*RECORDED INFORMATION:*
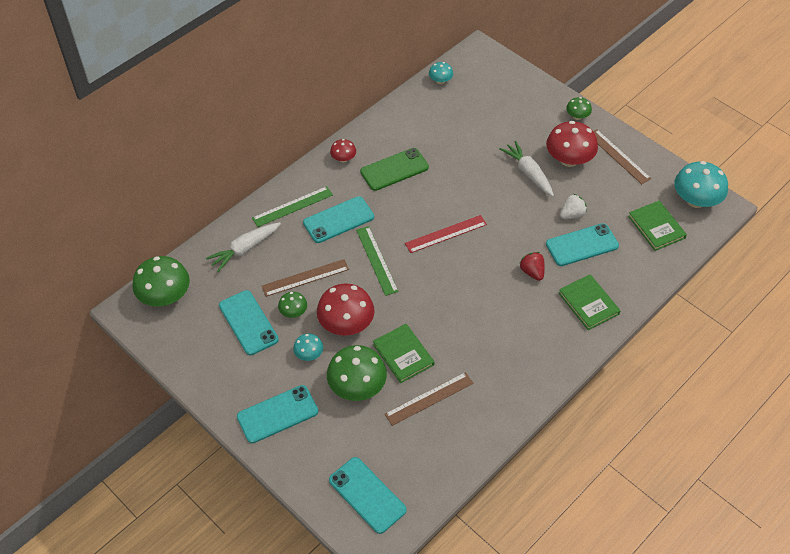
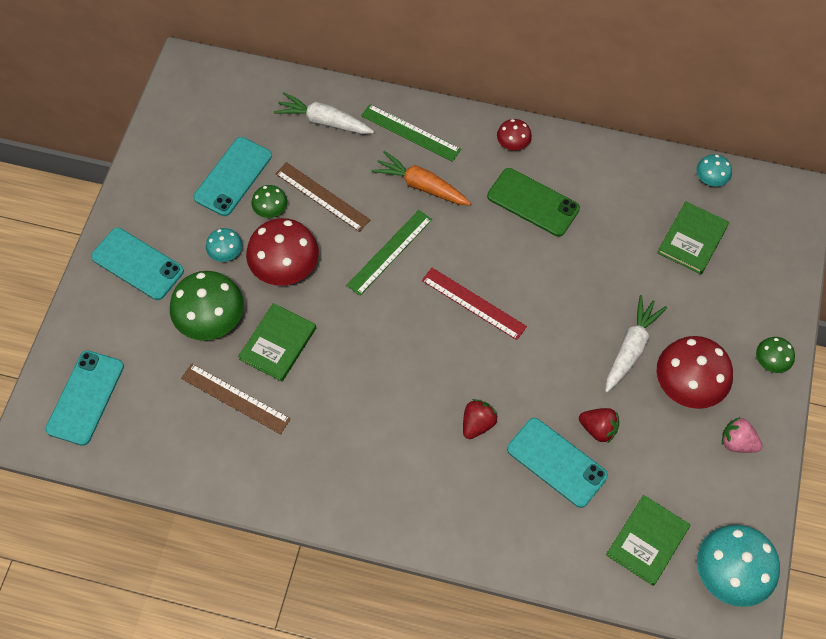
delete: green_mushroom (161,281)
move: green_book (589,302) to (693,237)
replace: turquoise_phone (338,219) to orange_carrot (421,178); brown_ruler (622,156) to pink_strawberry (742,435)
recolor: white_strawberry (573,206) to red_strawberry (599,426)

*INSTRUCTIONS TO FOLLOW:* Word for word, repeat the material above and drop the pictures.

*OUTPUT FOR THIS EXERCISE:*
delete: green_mushroom (161,281)
move: green_book (589,302) to (693,237)
replace: turquoise_phone (338,219) to orange_carrot (421,178); brown_ruler (622,156) to pink_strawberry (742,435)
recolor: white_strawberry (573,206) to red_strawberry (599,426)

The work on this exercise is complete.